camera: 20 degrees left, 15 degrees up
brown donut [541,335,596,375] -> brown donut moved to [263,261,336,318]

...

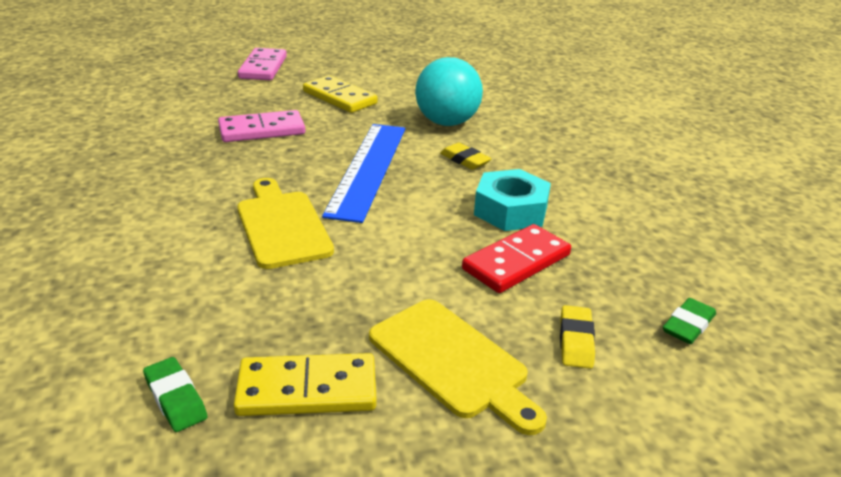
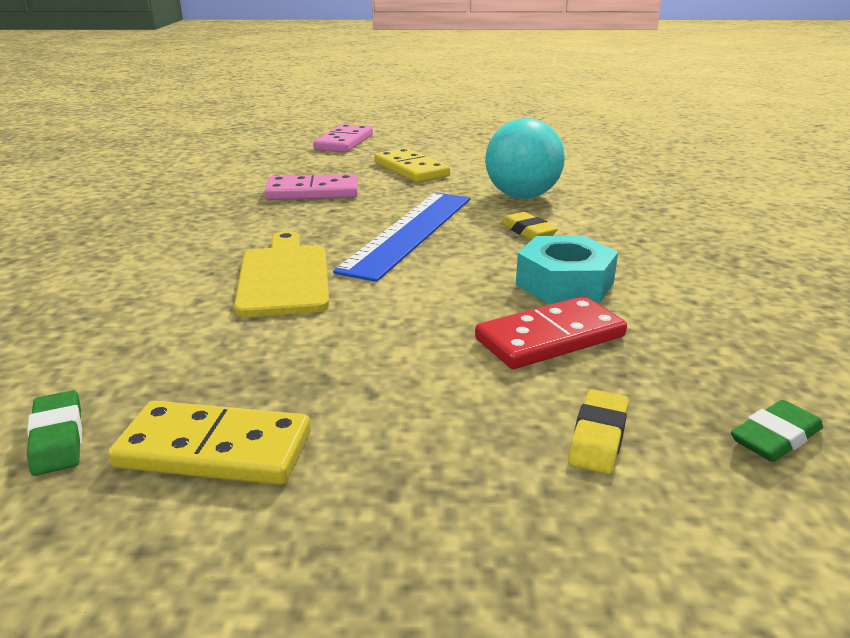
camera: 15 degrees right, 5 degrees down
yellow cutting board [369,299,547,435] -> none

TASK DIRECTIONS
Return, unchanged, the run of lines above that opens with the line containing "camera: 20 degrees left, 15 degrees up" and closes with the line containing "brown donut [541,335,596,375]". Include both.

COMPLETED TASK
camera: 20 degrees left, 15 degrees up
brown donut [541,335,596,375] -> brown donut moved to [263,261,336,318]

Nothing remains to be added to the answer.